Copy nothing from the entries below except the lines from the one containing "none -> yellow brick D6:F6 level 1" through the one containing "none -> tan brick H12:M12 level 1", and copy those exactly.

%%

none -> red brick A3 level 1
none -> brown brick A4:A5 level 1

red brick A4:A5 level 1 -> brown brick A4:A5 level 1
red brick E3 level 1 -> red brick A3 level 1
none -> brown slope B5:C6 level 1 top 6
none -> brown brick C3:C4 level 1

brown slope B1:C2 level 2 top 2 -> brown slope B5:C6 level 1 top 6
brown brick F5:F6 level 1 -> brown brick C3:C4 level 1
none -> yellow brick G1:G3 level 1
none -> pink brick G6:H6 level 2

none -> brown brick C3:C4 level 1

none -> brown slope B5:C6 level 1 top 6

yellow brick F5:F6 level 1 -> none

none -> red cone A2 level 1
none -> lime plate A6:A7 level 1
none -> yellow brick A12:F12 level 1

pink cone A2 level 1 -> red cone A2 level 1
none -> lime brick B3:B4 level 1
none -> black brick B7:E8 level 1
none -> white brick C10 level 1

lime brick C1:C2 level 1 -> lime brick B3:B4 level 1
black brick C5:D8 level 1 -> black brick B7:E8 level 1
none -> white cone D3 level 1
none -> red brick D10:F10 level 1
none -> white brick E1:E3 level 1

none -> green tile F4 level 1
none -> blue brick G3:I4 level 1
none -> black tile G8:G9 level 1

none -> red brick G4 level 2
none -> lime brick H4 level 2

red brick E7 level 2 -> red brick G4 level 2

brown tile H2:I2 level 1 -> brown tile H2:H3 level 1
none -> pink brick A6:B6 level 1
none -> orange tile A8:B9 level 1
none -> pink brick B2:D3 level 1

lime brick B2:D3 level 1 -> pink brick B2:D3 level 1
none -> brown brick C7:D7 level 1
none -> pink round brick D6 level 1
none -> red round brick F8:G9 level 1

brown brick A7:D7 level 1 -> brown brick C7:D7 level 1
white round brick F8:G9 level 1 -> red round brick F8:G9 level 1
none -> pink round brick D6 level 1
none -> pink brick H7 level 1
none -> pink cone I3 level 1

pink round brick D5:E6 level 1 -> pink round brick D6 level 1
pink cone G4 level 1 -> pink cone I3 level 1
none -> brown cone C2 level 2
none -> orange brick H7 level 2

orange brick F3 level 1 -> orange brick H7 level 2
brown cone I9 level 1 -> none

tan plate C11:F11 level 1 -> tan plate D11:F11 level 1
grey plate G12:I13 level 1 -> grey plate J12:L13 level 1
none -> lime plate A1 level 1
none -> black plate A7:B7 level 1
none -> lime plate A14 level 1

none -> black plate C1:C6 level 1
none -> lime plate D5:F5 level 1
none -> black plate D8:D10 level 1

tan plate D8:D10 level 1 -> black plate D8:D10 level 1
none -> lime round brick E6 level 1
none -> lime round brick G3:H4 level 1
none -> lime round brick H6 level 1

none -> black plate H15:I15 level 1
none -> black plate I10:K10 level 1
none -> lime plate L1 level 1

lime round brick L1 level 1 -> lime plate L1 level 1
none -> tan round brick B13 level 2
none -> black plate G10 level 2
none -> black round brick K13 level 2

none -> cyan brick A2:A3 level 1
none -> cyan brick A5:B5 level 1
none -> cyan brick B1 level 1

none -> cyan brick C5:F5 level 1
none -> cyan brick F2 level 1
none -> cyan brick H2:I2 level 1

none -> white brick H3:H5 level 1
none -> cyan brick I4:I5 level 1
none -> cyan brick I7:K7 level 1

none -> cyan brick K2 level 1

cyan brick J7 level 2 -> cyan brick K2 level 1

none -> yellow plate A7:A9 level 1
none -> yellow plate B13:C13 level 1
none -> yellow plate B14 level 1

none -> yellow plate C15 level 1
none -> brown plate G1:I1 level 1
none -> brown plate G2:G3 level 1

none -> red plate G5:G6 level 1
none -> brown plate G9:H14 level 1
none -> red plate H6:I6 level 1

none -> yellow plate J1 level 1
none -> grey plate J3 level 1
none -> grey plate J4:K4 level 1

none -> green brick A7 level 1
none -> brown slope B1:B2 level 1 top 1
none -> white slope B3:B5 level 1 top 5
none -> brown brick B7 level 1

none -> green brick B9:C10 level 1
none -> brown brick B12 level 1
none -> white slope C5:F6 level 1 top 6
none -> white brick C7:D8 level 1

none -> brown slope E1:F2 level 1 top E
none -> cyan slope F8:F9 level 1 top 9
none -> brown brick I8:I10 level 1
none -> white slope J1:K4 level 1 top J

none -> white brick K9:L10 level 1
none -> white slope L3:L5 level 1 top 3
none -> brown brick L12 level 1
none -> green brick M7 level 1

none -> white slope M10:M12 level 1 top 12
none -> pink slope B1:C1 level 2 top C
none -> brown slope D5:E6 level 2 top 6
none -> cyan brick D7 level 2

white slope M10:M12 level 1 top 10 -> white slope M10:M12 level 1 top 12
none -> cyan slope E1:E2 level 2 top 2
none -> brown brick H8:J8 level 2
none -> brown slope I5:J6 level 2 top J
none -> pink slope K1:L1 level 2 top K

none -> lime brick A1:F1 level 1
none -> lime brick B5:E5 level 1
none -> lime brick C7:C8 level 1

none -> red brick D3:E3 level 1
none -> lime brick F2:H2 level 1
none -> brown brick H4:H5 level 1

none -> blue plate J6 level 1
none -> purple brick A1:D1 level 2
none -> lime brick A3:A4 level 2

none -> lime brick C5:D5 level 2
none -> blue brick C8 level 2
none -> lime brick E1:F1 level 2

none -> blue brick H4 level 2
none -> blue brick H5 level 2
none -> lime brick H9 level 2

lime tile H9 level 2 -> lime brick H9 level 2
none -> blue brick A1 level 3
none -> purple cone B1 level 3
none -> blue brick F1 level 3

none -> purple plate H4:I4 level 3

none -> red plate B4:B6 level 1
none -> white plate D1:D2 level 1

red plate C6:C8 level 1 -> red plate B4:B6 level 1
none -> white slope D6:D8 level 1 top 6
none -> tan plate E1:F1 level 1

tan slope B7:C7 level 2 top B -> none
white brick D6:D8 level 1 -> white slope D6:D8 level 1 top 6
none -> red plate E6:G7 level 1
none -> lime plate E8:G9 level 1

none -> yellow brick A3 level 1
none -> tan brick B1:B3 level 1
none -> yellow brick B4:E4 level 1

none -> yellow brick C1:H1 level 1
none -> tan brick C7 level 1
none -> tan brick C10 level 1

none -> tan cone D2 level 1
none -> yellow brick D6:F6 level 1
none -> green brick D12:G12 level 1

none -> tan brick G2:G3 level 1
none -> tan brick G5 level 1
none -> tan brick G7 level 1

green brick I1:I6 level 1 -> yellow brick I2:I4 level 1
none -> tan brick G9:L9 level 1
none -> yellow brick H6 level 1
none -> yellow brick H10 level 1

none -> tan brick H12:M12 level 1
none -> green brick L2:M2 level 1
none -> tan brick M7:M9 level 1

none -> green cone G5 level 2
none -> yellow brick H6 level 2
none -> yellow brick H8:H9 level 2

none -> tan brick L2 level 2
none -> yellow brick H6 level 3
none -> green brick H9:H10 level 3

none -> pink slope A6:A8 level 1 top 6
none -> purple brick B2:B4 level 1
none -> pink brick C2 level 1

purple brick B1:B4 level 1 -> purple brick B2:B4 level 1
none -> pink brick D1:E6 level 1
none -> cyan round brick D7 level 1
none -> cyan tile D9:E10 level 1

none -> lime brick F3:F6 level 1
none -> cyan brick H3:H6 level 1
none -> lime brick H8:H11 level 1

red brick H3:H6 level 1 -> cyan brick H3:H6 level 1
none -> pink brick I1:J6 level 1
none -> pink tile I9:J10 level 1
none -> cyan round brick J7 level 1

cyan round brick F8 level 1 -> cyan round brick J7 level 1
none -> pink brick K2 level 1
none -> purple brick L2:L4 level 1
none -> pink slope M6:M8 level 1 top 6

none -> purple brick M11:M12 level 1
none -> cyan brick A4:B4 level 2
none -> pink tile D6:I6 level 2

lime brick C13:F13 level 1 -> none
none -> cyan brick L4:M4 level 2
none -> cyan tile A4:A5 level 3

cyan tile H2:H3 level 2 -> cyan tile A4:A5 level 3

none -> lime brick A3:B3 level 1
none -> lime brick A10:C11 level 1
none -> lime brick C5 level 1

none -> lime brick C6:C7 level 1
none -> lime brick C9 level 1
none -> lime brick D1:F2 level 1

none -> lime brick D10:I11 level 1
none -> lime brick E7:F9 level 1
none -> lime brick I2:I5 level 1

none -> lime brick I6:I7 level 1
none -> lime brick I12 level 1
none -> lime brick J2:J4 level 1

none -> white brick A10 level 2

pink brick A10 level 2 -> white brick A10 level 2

%%

**EXERCISE RESPONSE:**
none -> yellow brick D6:F6 level 1
none -> green brick D12:G12 level 1

none -> tan brick G2:G3 level 1
none -> tan brick G5 level 1
none -> tan brick G7 level 1

green brick I1:I6 level 1 -> yellow brick I2:I4 level 1
none -> tan brick G9:L9 level 1
none -> yellow brick H6 level 1
none -> yellow brick H10 level 1

none -> tan brick H12:M12 level 1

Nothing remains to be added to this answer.